### Task material
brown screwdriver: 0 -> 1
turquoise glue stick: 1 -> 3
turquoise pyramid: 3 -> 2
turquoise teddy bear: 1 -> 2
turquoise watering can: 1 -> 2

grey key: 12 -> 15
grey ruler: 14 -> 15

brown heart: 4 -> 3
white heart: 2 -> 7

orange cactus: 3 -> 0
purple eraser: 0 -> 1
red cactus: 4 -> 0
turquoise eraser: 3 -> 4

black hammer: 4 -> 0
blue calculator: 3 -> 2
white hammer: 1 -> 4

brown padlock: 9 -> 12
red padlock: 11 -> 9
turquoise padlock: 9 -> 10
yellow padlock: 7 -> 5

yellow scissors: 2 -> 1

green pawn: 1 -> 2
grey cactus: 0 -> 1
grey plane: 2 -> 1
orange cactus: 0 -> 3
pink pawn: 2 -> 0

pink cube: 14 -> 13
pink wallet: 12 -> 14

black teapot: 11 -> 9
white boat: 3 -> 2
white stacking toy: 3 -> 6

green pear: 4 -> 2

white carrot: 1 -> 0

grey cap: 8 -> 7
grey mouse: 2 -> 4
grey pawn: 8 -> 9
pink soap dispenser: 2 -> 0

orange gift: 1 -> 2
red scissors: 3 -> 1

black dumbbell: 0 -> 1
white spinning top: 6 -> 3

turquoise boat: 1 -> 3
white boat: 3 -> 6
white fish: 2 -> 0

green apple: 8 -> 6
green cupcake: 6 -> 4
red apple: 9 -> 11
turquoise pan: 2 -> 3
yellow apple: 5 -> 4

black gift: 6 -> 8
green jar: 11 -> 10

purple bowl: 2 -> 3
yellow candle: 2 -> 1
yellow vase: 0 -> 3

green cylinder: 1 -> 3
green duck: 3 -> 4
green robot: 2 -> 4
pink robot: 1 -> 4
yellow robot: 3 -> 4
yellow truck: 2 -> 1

### Exercise goal
In this exercise, you retype all of the data exactly as it appears above.

### Output below
brown screwdriver: 0 -> 1
turquoise glue stick: 1 -> 3
turquoise pyramid: 3 -> 2
turquoise teddy bear: 1 -> 2
turquoise watering can: 1 -> 2

grey key: 12 -> 15
grey ruler: 14 -> 15

brown heart: 4 -> 3
white heart: 2 -> 7

orange cactus: 3 -> 0
purple eraser: 0 -> 1
red cactus: 4 -> 0
turquoise eraser: 3 -> 4

black hammer: 4 -> 0
blue calculator: 3 -> 2
white hammer: 1 -> 4

brown padlock: 9 -> 12
red padlock: 11 -> 9
turquoise padlock: 9 -> 10
yellow padlock: 7 -> 5

yellow scissors: 2 -> 1

green pawn: 1 -> 2
grey cactus: 0 -> 1
grey plane: 2 -> 1
orange cactus: 0 -> 3
pink pawn: 2 -> 0

pink cube: 14 -> 13
pink wallet: 12 -> 14

black teapot: 11 -> 9
white boat: 3 -> 2
white stacking toy: 3 -> 6

green pear: 4 -> 2

white carrot: 1 -> 0

grey cap: 8 -> 7
grey mouse: 2 -> 4
grey pawn: 8 -> 9
pink soap dispenser: 2 -> 0

orange gift: 1 -> 2
red scissors: 3 -> 1

black dumbbell: 0 -> 1
white spinning top: 6 -> 3

turquoise boat: 1 -> 3
white boat: 3 -> 6
white fish: 2 -> 0

green apple: 8 -> 6
green cupcake: 6 -> 4
red apple: 9 -> 11
turquoise pan: 2 -> 3
yellow apple: 5 -> 4

black gift: 6 -> 8
green jar: 11 -> 10

purple bowl: 2 -> 3
yellow candle: 2 -> 1
yellow vase: 0 -> 3

green cylinder: 1 -> 3
green duck: 3 -> 4
green robot: 2 -> 4
pink robot: 1 -> 4
yellow robot: 3 -> 4
yellow truck: 2 -> 1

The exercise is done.